Start of RECORDS FOR THE EXERCISE
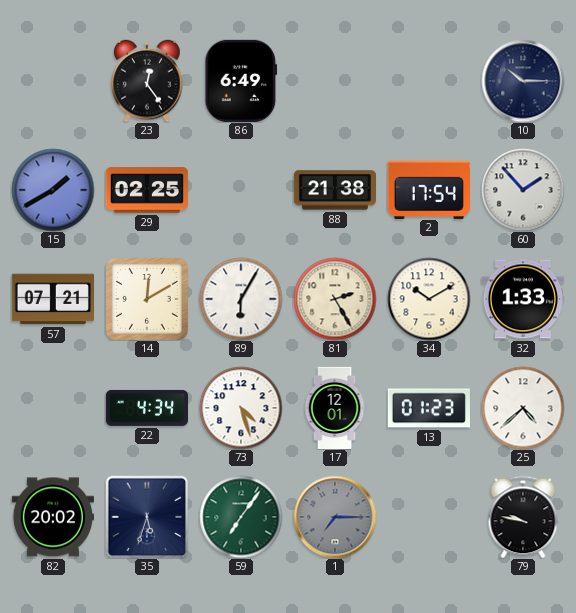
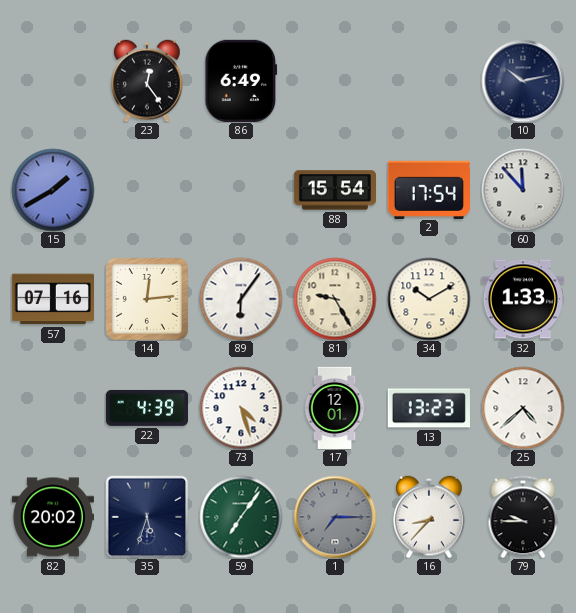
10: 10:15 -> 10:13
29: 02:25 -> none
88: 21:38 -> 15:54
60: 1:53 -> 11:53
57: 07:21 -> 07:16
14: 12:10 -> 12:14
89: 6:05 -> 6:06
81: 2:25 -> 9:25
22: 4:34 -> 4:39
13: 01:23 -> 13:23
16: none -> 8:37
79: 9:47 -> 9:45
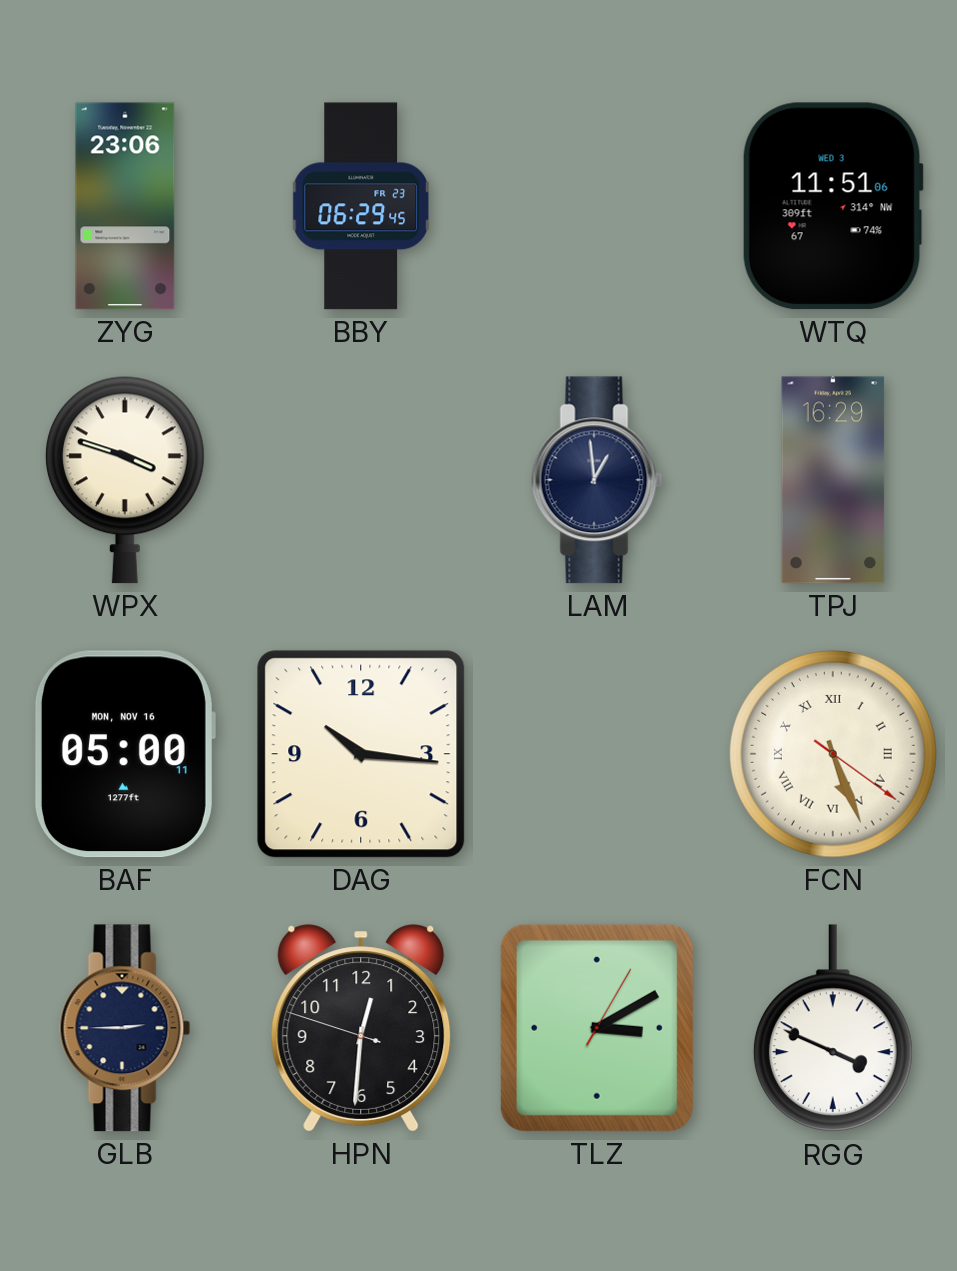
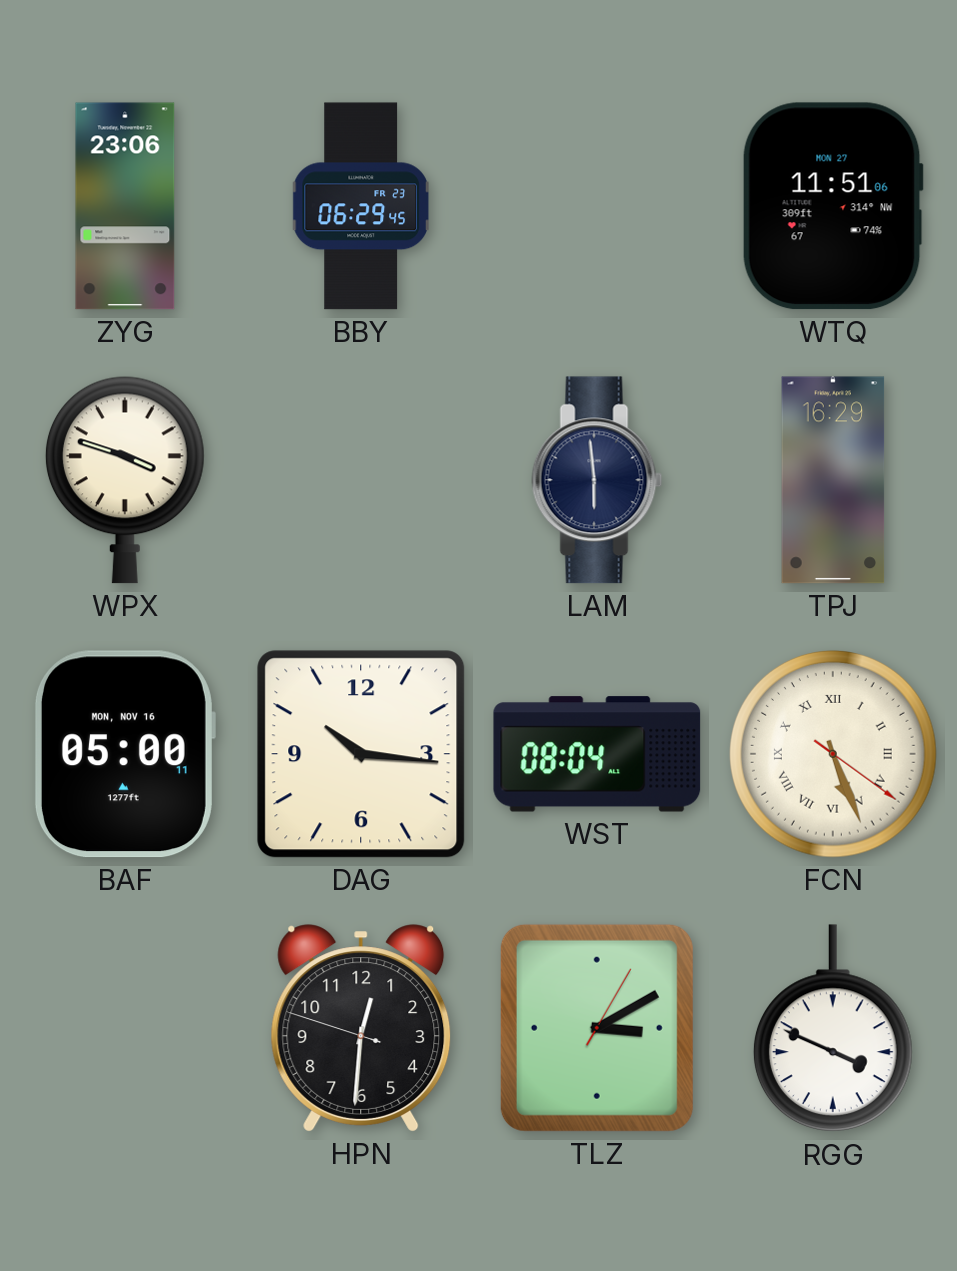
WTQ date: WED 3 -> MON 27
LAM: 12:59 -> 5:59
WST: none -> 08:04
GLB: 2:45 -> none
End of RECORDS FOR THE EXERCISE
# WHAT THE TASK ASKS:
Copy out every line of the listing word for word, leaving out the pictures.

# EXERCISE OUTPUT:
10: 10:15 -> 10:13
29: 02:25 -> none
88: 21:38 -> 15:54
60: 1:53 -> 11:53
57: 07:21 -> 07:16
14: 12:10 -> 12:14
89: 6:05 -> 6:06
81: 2:25 -> 9:25
22: 4:34 -> 4:39
13: 01:23 -> 13:23
16: none -> 8:37
79: 9:47 -> 9:45
WTQ date: WED 3 -> MON 27
LAM: 12:59 -> 5:59
WST: none -> 08:04
GLB: 2:45 -> none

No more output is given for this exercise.